:: RECORDS SHOWN

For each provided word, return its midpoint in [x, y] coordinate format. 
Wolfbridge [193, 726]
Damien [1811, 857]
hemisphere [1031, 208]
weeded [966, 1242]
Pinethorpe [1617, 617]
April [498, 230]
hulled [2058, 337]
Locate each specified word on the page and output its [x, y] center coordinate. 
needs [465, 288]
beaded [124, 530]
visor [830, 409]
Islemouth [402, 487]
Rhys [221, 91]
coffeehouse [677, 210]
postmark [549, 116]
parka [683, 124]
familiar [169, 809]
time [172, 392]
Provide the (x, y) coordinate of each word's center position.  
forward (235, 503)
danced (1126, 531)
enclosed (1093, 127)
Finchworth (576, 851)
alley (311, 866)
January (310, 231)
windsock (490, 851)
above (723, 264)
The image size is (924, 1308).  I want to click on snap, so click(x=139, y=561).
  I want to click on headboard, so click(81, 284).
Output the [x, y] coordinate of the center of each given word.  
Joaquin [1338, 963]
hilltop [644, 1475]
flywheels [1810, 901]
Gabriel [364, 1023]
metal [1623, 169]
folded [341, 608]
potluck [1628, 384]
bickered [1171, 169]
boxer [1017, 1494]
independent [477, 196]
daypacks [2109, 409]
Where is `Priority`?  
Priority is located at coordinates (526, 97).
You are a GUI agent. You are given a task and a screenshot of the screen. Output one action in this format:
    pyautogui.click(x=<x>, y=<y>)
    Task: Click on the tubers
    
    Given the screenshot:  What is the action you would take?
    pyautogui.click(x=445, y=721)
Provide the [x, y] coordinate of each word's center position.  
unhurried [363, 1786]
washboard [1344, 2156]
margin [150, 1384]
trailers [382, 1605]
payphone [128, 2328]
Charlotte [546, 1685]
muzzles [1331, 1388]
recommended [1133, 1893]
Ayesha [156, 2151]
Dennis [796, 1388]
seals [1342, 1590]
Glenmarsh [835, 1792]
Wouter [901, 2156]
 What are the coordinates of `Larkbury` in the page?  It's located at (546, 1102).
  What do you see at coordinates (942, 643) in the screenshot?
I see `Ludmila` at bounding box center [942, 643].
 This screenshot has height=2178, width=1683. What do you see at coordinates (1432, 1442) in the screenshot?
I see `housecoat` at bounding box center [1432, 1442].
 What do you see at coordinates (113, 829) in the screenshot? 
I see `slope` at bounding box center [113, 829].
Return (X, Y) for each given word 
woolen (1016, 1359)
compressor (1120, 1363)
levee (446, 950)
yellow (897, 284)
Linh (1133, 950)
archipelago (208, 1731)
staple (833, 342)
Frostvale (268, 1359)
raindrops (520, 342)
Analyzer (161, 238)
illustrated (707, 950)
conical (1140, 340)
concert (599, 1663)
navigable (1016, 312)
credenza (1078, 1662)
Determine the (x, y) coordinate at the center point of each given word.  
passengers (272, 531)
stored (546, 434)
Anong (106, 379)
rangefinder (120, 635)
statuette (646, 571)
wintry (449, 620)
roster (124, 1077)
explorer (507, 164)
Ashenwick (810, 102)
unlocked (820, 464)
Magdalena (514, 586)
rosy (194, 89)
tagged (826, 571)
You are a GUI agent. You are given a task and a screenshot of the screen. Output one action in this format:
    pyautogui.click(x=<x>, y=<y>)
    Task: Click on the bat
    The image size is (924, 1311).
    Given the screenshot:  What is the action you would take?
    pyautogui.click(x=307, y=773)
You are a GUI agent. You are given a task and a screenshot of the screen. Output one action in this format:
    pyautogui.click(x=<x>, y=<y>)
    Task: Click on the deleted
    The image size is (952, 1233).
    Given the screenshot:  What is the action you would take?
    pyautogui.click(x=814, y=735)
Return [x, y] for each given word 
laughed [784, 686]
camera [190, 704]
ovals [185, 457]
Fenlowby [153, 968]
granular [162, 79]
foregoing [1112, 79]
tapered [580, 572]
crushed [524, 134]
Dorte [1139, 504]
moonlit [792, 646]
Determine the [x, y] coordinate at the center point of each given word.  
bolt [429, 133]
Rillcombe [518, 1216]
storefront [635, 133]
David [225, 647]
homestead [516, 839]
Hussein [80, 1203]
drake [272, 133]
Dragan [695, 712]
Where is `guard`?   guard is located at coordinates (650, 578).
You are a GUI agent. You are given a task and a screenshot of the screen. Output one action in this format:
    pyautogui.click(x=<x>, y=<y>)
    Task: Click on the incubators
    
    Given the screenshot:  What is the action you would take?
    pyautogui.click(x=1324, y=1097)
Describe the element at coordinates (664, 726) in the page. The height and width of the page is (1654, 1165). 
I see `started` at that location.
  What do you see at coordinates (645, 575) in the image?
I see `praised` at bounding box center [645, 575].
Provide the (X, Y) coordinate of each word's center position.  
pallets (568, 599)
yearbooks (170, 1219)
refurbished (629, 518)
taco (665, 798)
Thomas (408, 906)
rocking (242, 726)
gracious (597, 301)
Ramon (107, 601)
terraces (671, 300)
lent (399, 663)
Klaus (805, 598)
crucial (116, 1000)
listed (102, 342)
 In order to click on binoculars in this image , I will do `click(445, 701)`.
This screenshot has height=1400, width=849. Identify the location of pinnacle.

::::

*INSTRUCTIONS FOR THE TASK*
Please express the listing from its start through the line holding "windsock (490, 851)", inclusive, as a two-column CSV with columns item and coordinates, one row per entry giving its text and its answer, each in a single quoted field with line breaks replaced by spaces.

*SOLUTION TO THE PROBLEM*
item,coordinates
"For each provided word, return its midpoint in [x, y] coordinate format. Wolfbridge","[193, 726]"
"Damien","[1811, 857]"
"hemisphere","[1031, 208]"
"weeded","[966, 1242]"
"Pinethorpe","[1617, 617]"
"April","[498, 230]"
"hulled","[2058, 337]"
"Locate each specified word on the page and output its [x, y] center coordinate. needs","[465, 288]"
"beaded","[124, 530]"
"visor","[830, 409]"
"Islemouth","[402, 487]"
"Rhys","[221, 91]"
"coffeehouse","[677, 210]"
"postmark","[549, 116]"
"parka","[683, 124]"
"familiar","[169, 809]"
"time","[172, 392]"
"Provide the (x, y) coordinate of each word's center position. forward","(235, 503)"
"danced","(1126, 531)"
"enclosed","(1093, 127)"
"Finchworth","(576, 851)"
"alley","(311, 866)"
"January","(310, 231)"
"windsock","(490, 851)"